Entries provided
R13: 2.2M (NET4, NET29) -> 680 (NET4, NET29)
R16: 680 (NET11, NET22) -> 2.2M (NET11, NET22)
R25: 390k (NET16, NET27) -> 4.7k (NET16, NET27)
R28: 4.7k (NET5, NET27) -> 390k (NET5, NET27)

==

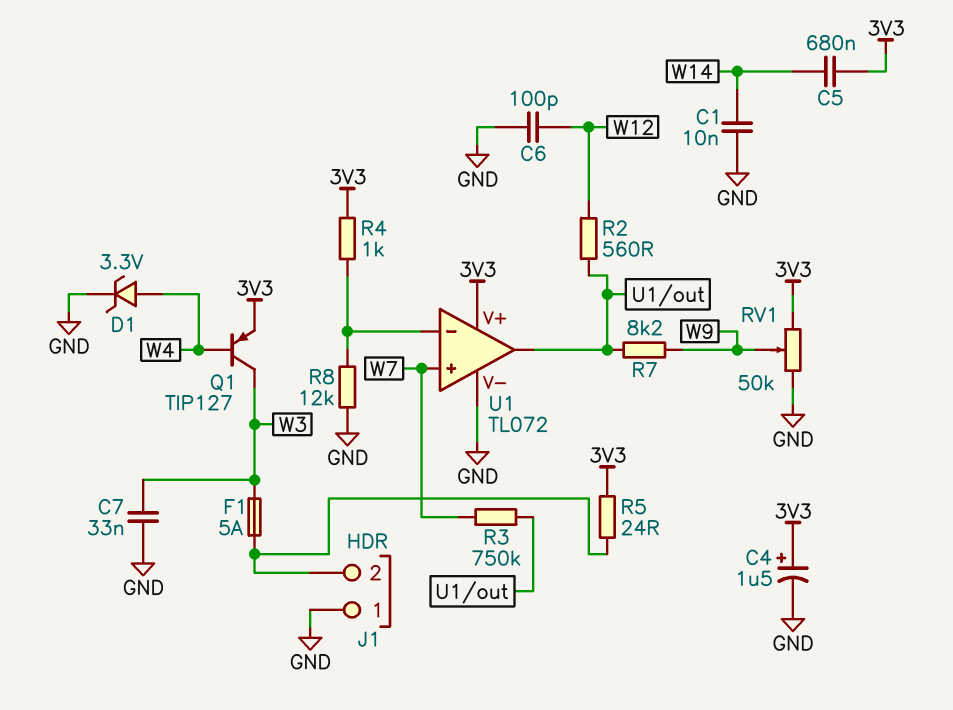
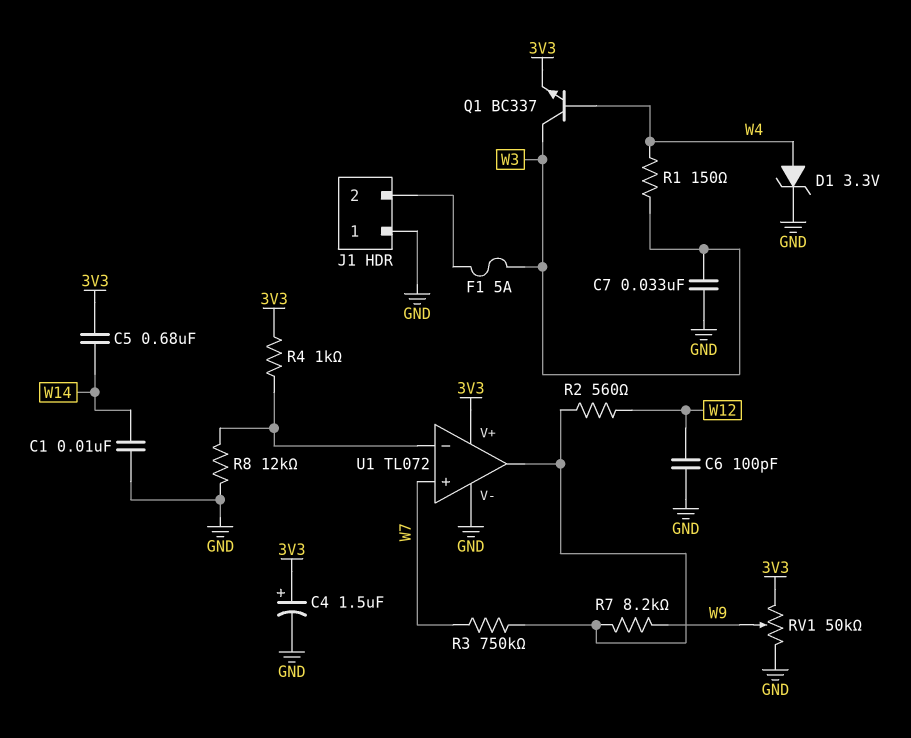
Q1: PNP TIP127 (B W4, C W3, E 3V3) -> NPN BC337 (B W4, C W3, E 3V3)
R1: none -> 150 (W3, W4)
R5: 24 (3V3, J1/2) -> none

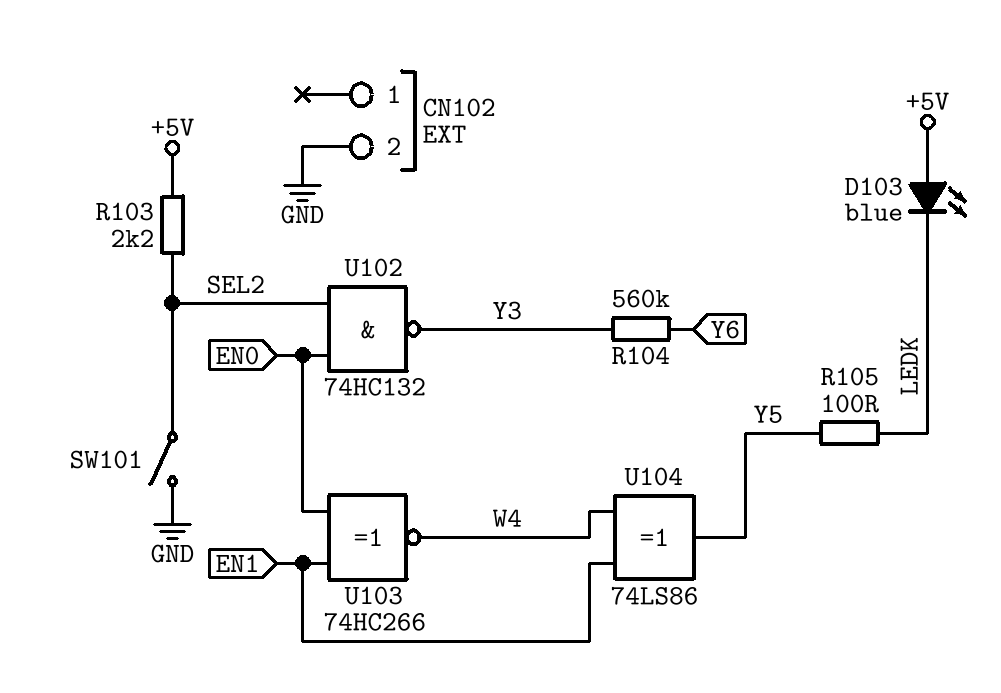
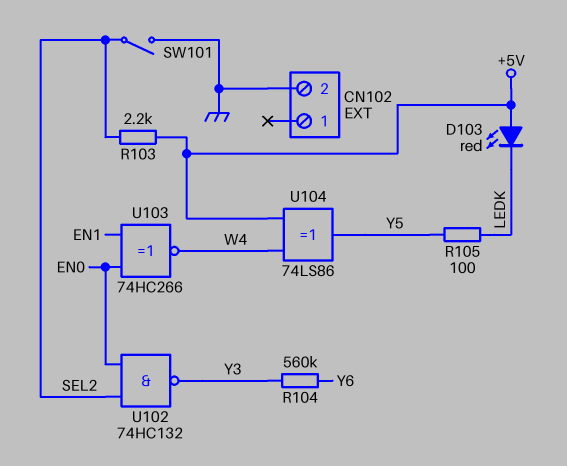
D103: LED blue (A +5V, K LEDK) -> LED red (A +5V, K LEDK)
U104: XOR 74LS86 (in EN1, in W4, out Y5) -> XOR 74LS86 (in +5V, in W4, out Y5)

...

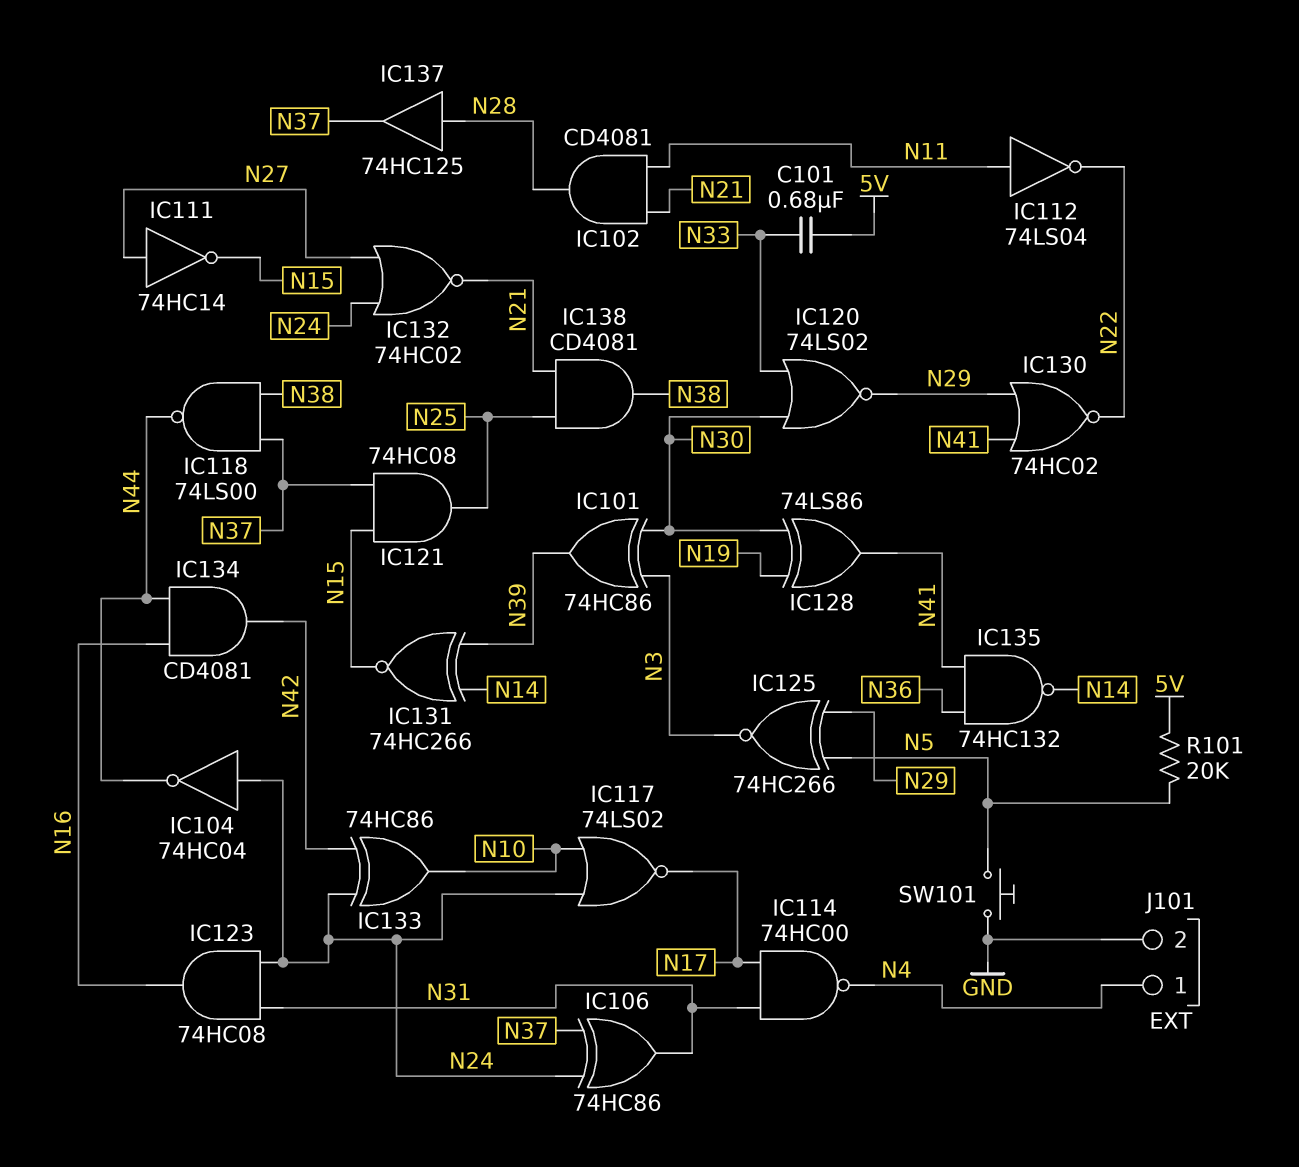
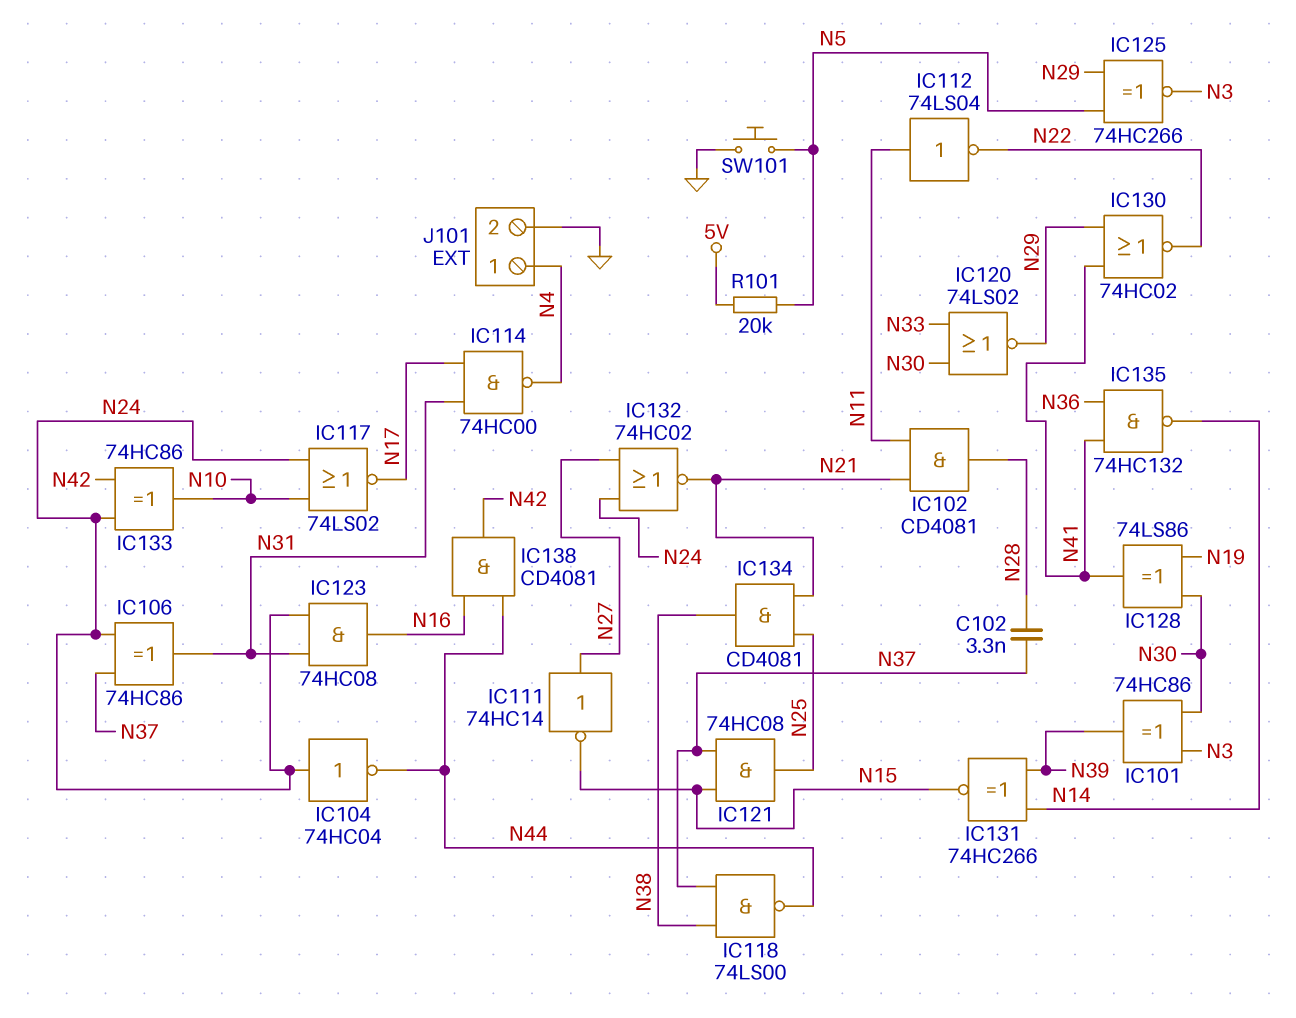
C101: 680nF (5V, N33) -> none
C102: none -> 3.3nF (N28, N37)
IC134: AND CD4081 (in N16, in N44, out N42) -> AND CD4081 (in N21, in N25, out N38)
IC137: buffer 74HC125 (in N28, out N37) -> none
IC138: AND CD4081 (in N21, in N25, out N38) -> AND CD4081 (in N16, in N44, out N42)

Task brief
Going back to the entries above, set down exactly the lines that begin at the one with "C102: none -> 3.3nF (N28, N37)" and end at the one with "IC138: AND CD4081", both included, and nothing else.

Response to this task
C102: none -> 3.3nF (N28, N37)
IC134: AND CD4081 (in N16, in N44, out N42) -> AND CD4081 (in N21, in N25, out N38)
IC137: buffer 74HC125 (in N28, out N37) -> none
IC138: AND CD4081 (in N21, in N25, out N38) -> AND CD4081 (in N16, in N44, out N42)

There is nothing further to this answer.